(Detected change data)
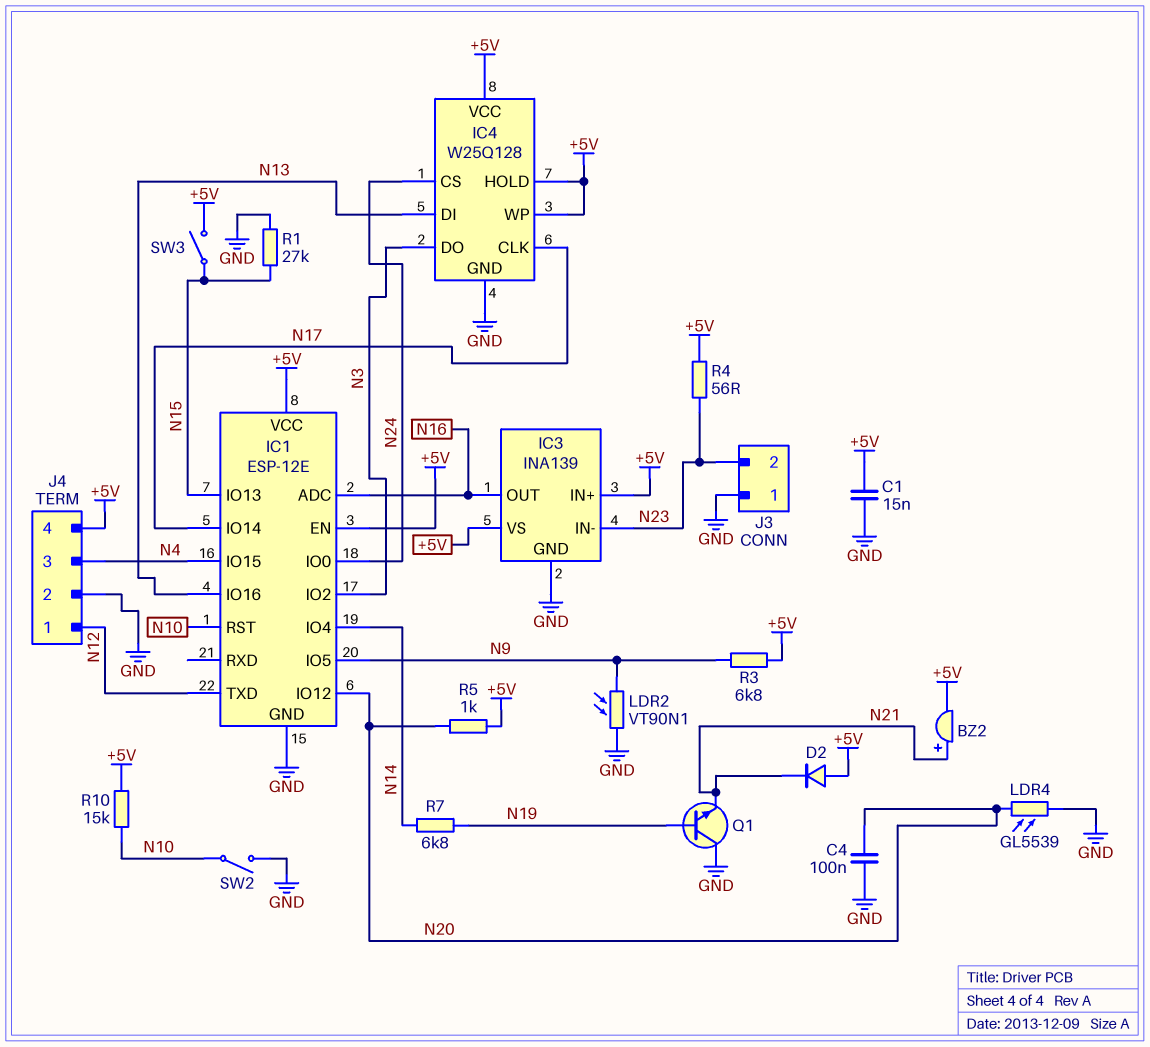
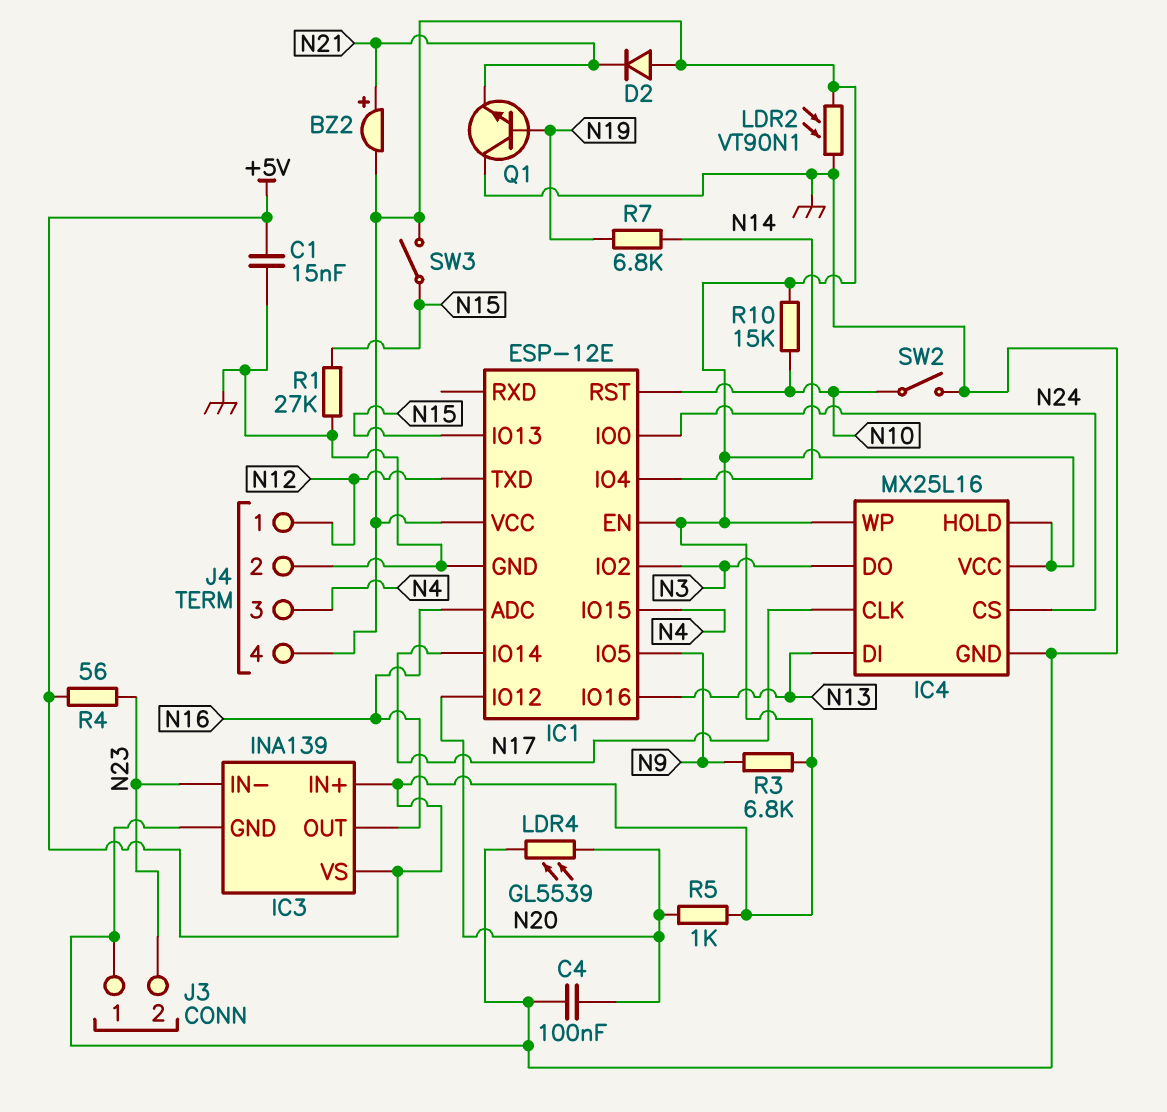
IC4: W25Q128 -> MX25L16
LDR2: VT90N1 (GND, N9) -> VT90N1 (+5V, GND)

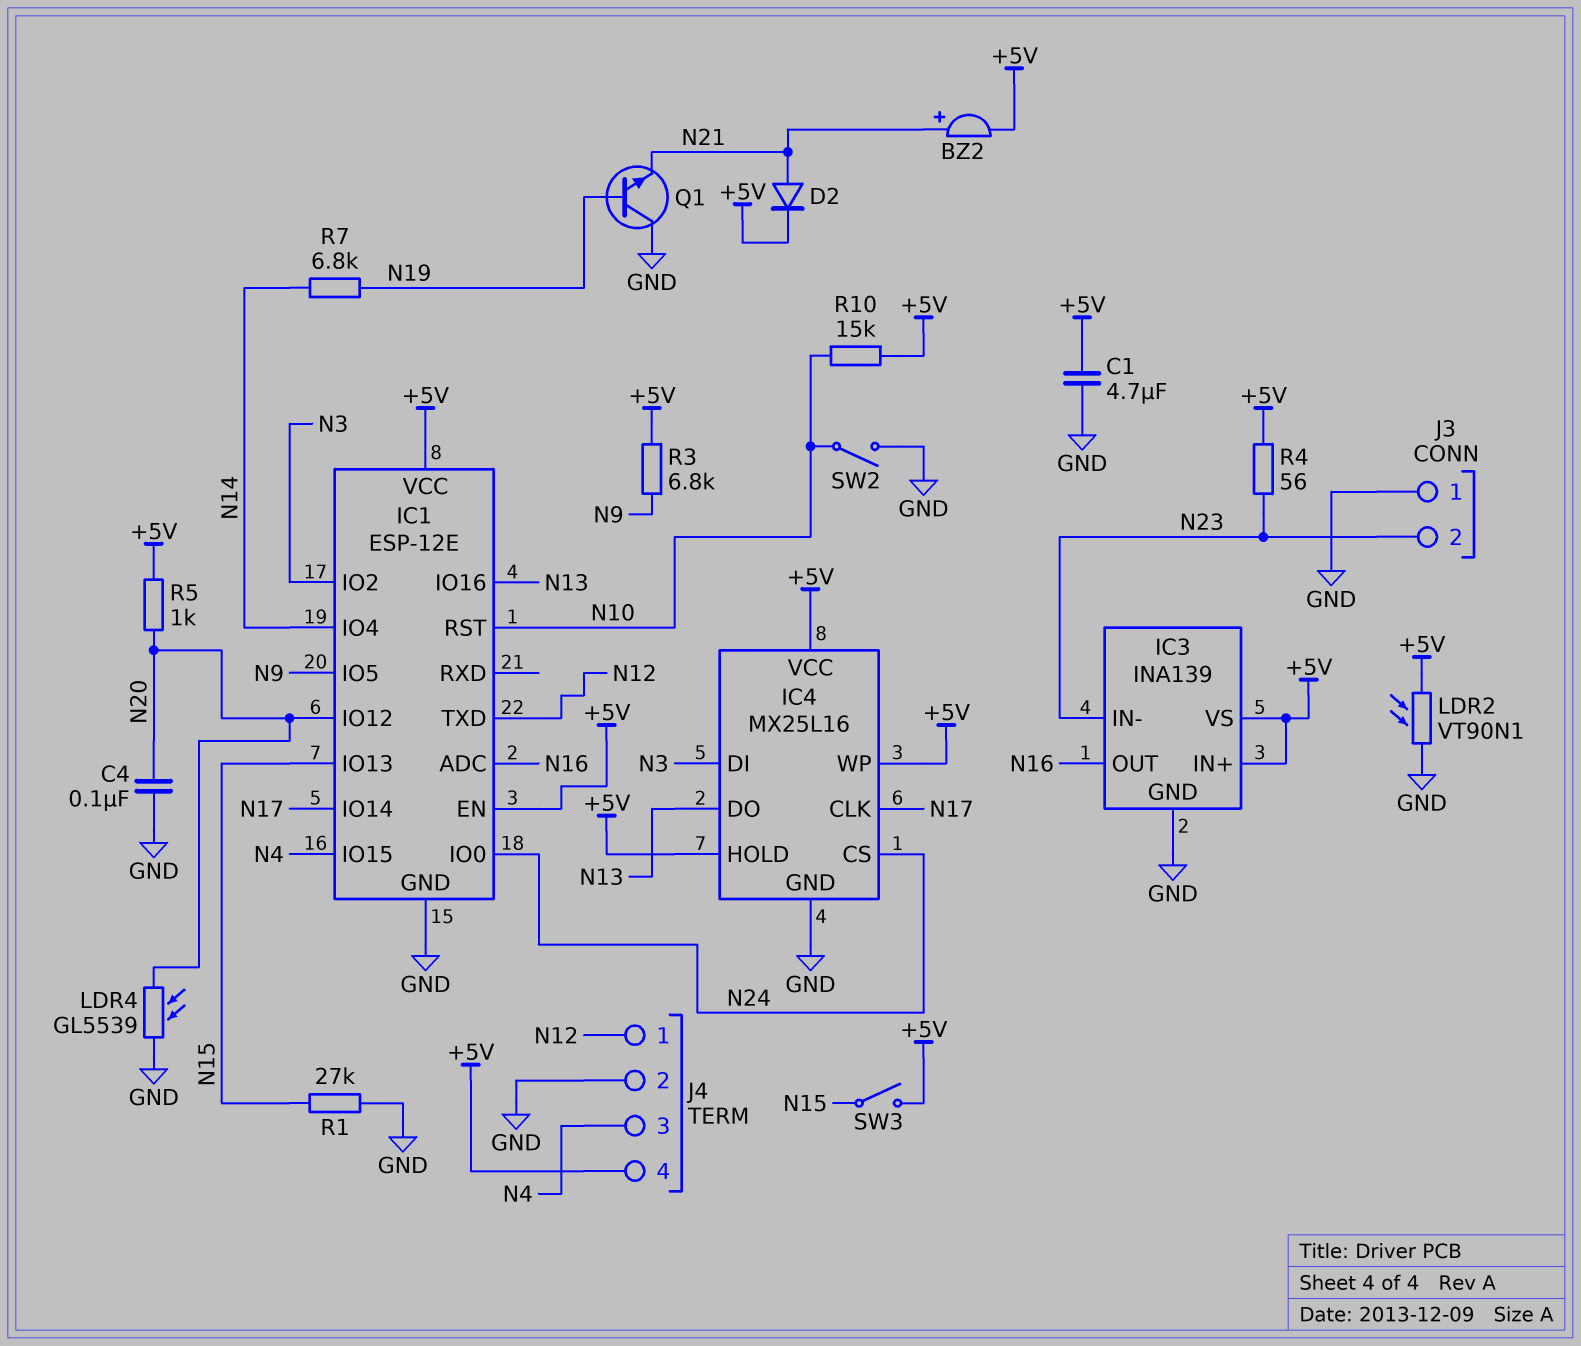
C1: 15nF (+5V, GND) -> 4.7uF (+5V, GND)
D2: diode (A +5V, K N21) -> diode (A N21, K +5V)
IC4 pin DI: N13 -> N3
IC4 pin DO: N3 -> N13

• _WHAT IS REQUIRED_
Apart from the pictures, repeat the data above exactly.

• _OUTPUT_
IC4: W25Q128 -> MX25L16
LDR2: VT90N1 (GND, N9) -> VT90N1 (+5V, GND)

C1: 15nF (+5V, GND) -> 4.7uF (+5V, GND)
D2: diode (A +5V, K N21) -> diode (A N21, K +5V)
IC4 pin DI: N13 -> N3
IC4 pin DO: N3 -> N13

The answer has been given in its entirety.